**EXERCISE REQUIREMENTS**
Which lines of the records contain the word "bath"? Pull out each of those lines and copy it in full.

**DATA TO USE**
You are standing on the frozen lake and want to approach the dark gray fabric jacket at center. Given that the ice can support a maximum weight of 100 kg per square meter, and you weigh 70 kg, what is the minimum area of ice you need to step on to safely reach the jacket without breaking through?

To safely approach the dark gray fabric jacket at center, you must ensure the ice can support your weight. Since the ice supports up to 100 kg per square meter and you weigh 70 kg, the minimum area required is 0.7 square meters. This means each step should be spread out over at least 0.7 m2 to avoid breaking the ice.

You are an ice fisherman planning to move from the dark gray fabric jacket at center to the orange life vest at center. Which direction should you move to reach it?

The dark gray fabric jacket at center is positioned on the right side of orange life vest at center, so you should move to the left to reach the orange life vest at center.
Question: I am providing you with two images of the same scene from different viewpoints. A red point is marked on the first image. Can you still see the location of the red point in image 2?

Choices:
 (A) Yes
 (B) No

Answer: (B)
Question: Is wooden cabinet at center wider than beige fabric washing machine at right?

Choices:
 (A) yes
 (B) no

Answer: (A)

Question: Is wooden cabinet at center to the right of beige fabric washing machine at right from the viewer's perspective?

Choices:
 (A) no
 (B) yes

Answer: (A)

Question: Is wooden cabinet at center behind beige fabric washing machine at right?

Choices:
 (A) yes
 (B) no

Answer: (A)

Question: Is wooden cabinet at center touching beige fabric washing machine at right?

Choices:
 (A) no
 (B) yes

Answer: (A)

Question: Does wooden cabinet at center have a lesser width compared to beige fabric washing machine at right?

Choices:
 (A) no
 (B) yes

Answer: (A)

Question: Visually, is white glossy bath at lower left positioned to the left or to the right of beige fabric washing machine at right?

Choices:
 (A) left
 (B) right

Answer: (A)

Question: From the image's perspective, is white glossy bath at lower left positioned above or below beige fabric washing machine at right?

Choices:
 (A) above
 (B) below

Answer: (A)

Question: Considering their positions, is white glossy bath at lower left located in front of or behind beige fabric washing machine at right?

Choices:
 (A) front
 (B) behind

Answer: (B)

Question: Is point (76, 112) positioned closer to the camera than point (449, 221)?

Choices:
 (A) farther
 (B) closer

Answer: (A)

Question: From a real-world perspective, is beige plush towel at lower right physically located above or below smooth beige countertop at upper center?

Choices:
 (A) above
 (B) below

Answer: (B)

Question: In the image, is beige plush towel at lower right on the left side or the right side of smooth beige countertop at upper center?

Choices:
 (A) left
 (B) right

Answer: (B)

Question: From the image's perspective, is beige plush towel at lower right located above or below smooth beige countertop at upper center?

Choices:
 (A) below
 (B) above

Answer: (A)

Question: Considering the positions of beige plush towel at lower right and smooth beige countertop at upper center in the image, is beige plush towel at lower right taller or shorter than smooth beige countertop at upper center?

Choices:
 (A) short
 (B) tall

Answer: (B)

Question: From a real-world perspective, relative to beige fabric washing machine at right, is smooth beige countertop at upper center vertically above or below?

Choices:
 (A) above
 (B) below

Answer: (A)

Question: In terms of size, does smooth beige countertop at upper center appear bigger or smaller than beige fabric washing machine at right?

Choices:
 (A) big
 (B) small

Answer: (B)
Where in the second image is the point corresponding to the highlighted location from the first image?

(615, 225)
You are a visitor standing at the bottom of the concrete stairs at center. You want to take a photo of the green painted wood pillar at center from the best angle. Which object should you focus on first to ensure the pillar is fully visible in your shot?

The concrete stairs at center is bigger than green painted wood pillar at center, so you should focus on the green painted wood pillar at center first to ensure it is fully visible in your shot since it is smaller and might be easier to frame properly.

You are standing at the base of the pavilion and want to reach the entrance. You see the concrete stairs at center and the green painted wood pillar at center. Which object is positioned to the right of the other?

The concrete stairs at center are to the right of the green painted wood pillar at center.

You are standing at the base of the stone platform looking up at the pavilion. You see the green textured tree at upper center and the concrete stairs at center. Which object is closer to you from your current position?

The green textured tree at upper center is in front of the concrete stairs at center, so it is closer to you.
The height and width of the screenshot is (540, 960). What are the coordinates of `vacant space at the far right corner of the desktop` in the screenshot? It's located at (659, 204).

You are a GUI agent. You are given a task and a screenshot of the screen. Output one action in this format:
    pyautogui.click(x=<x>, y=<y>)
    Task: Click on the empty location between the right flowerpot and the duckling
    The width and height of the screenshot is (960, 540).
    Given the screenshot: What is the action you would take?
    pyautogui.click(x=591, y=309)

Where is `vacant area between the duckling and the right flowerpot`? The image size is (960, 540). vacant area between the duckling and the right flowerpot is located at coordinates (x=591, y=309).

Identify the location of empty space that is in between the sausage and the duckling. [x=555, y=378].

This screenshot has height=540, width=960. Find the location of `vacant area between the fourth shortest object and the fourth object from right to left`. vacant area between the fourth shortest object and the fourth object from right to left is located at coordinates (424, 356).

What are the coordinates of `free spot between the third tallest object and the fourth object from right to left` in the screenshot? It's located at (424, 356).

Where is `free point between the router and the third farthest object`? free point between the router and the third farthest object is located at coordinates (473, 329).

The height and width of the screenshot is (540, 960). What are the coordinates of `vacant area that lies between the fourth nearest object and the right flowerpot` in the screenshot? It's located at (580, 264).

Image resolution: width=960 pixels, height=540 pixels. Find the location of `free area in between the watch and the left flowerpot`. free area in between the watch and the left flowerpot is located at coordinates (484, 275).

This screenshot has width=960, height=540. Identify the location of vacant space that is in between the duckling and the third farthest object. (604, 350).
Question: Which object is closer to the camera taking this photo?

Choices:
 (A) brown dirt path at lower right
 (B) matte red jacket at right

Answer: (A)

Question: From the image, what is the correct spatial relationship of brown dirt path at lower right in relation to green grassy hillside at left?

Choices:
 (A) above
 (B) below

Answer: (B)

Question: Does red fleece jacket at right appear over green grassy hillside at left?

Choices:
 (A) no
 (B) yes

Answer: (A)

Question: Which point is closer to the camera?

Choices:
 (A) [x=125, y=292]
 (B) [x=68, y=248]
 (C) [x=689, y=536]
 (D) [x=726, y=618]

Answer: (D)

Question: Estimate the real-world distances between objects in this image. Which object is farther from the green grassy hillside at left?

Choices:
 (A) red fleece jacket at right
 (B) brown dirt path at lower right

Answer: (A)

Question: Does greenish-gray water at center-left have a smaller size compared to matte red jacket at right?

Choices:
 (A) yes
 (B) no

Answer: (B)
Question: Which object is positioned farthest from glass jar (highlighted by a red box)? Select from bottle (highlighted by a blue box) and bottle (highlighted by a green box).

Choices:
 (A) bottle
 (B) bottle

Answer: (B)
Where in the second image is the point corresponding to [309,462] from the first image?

**SOLUTION BELOW**
Question: Visually, is white glossy bath at lower left positioned to the left or to the right of beige fabric washing machine at right?
Question: From the image's perspective, is white glossy bath at lower left positioned above or below beige fabric washing machine at right?
Question: Considering their positions, is white glossy bath at lower left located in front of or behind beige fabric washing machine at right?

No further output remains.